Stored items from a collection:
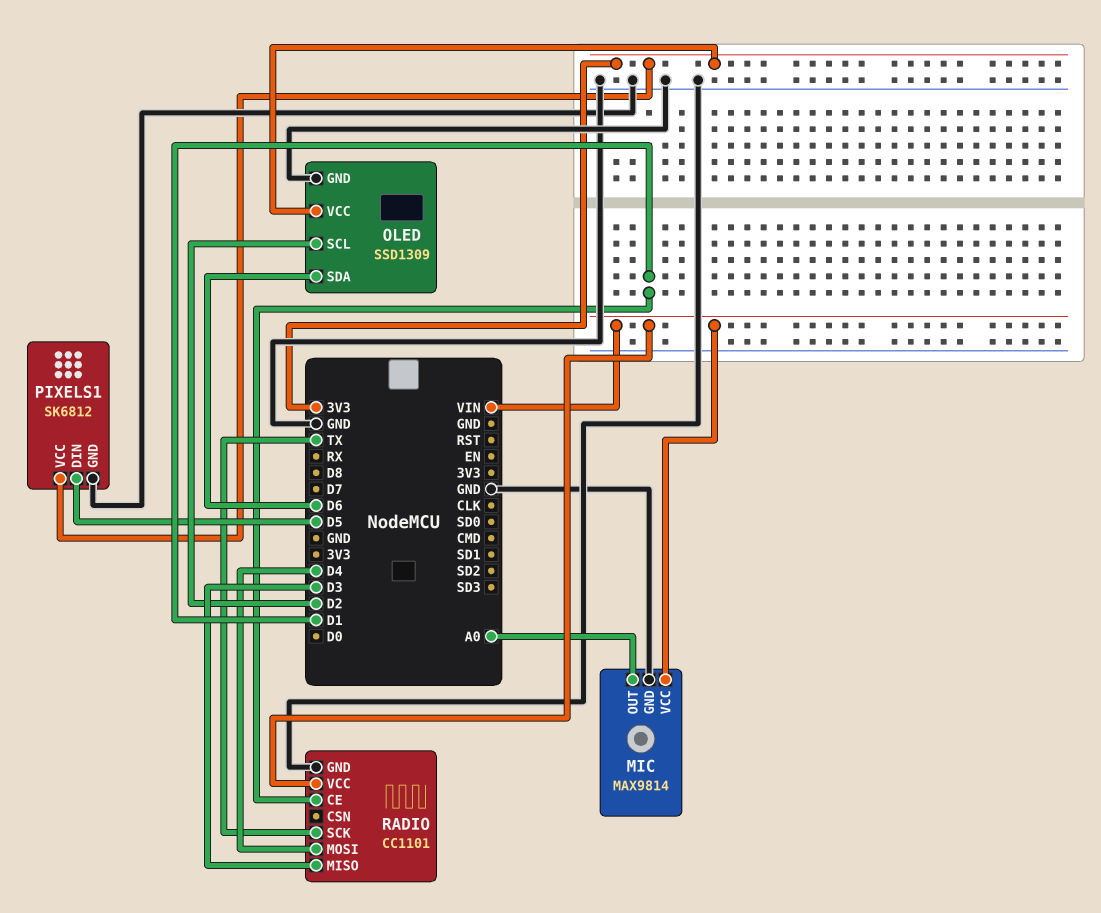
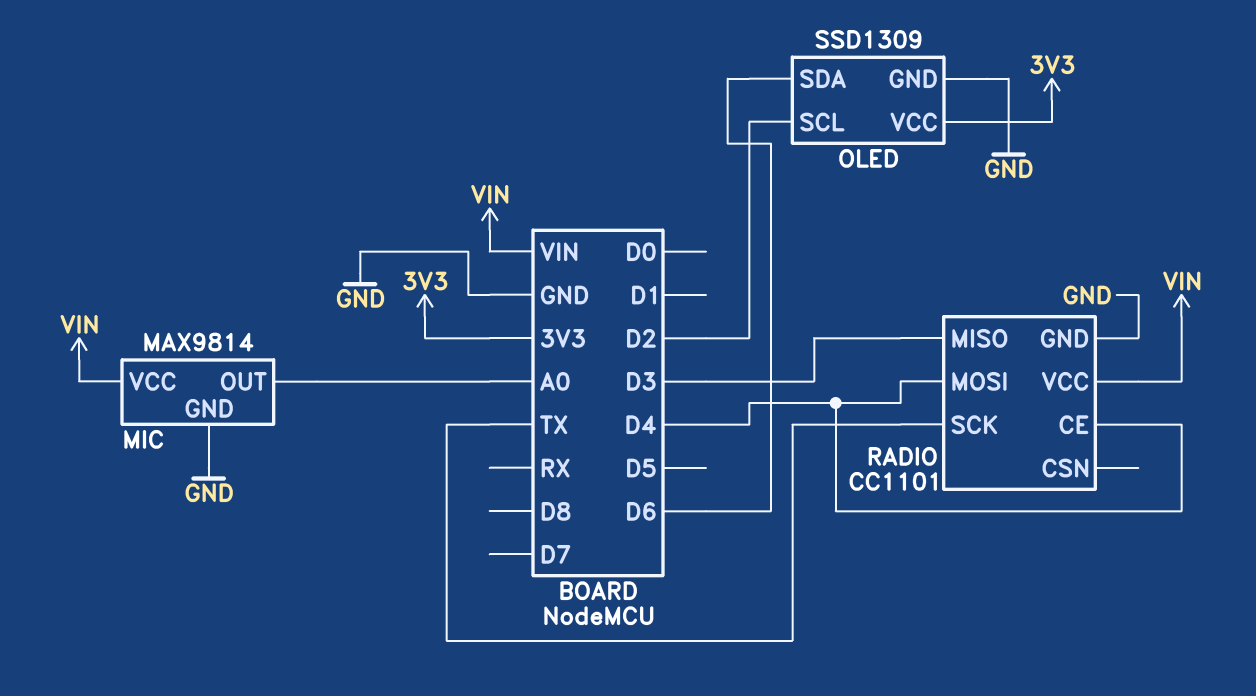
PIXELS1: SK6812 -> none
PIXELS1 pin DIN: D5 -> none
PIXELS1 pin GND: GND -> none
PIXELS1 pin VCC: 3V3 -> none
RADIO pin CE: D1 -> D4

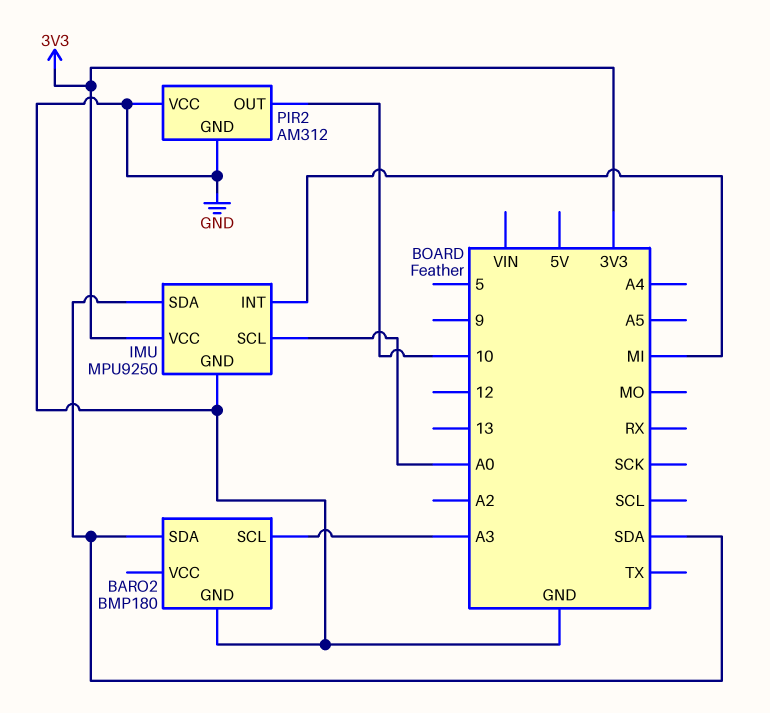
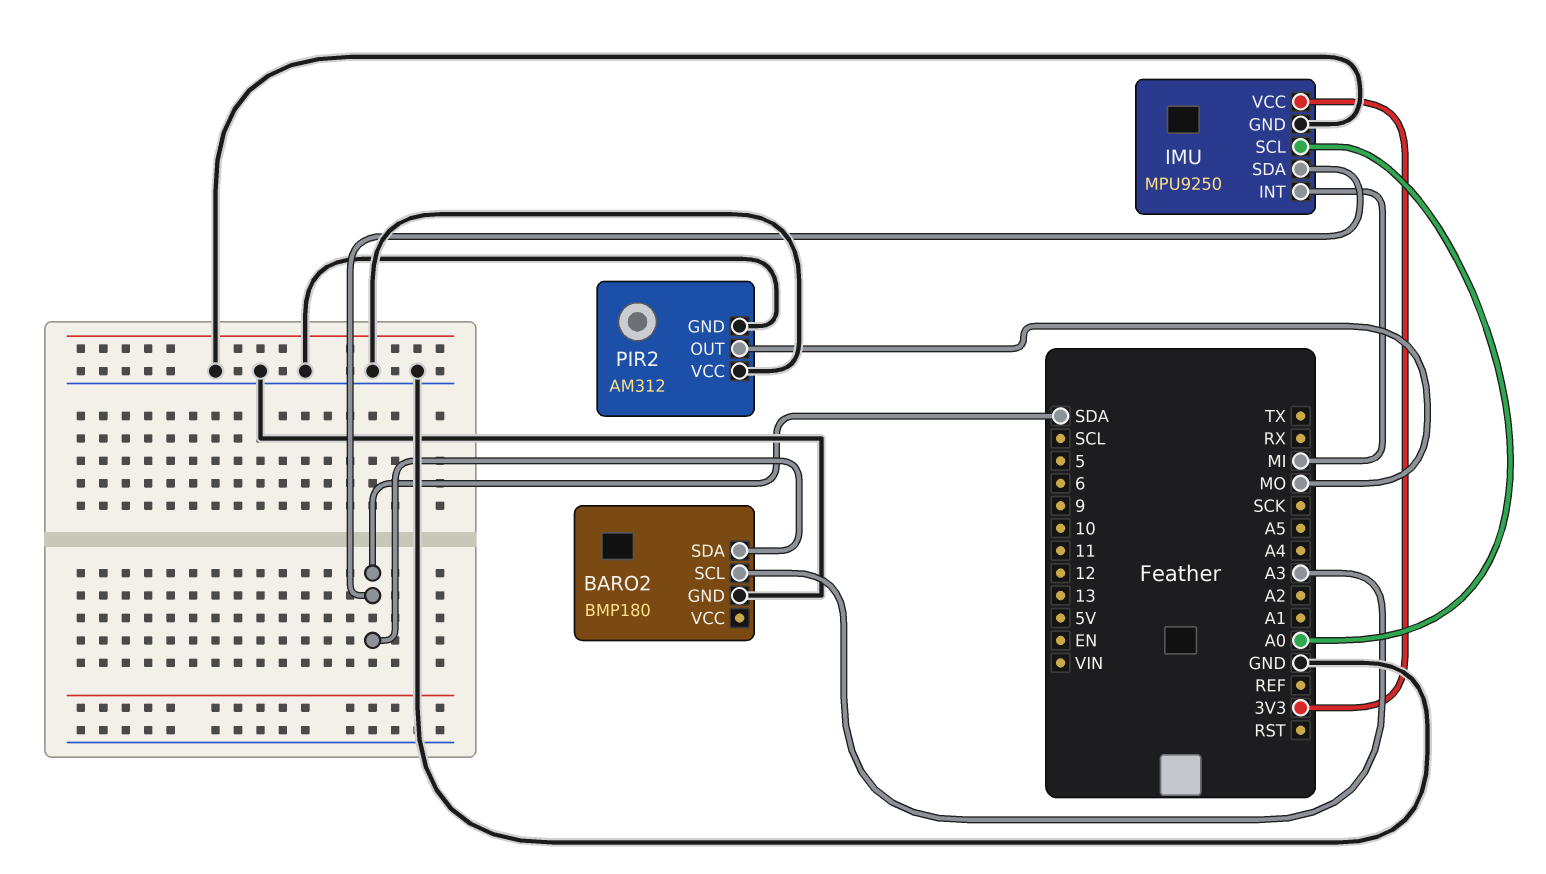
PIR2 pin OUT: 10 -> MO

● **Directions**:
A verbatim transcription of the records, pictures excluded, is the required output.

● **Your solution**:
PIXELS1: SK6812 -> none
PIXELS1 pin DIN: D5 -> none
PIXELS1 pin GND: GND -> none
PIXELS1 pin VCC: 3V3 -> none
RADIO pin CE: D1 -> D4

PIR2 pin OUT: 10 -> MO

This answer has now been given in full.